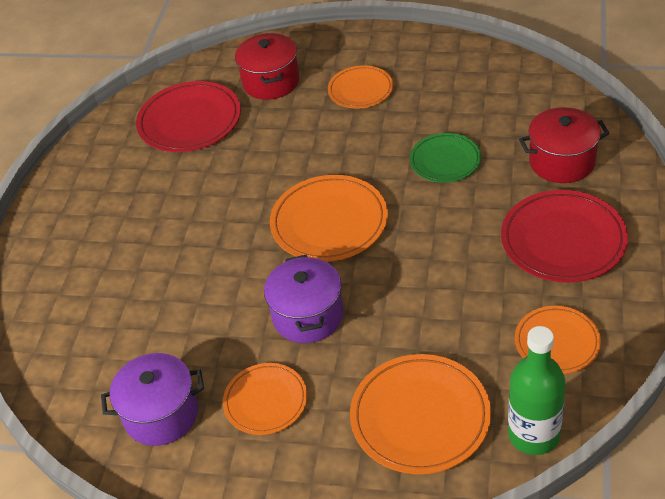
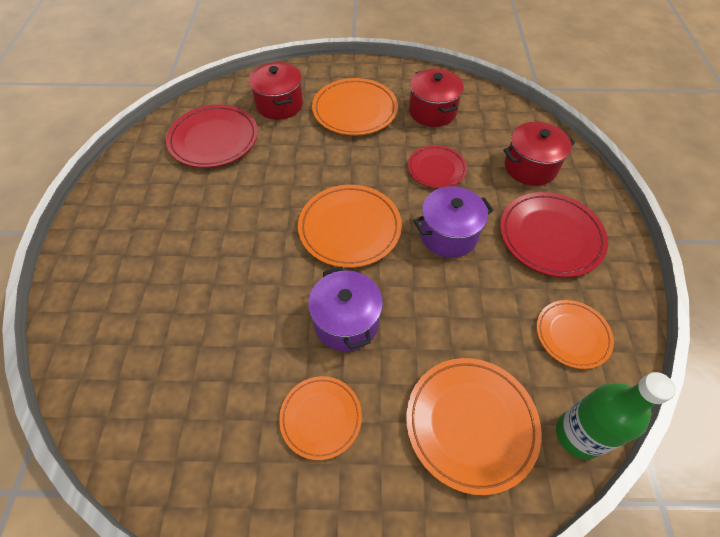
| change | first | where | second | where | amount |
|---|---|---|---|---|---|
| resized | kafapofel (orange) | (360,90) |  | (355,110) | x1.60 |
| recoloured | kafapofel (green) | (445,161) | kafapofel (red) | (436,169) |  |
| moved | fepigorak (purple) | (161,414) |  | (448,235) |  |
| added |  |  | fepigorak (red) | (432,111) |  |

**Required action:** Go through the material above, find each line with the string "fepigorak", and copy it.

**Your response:**
| moved | fepigorak (purple) | (161,414) |  | (448,235) |  |
| added |  |  | fepigorak (red) | (432,111) |  |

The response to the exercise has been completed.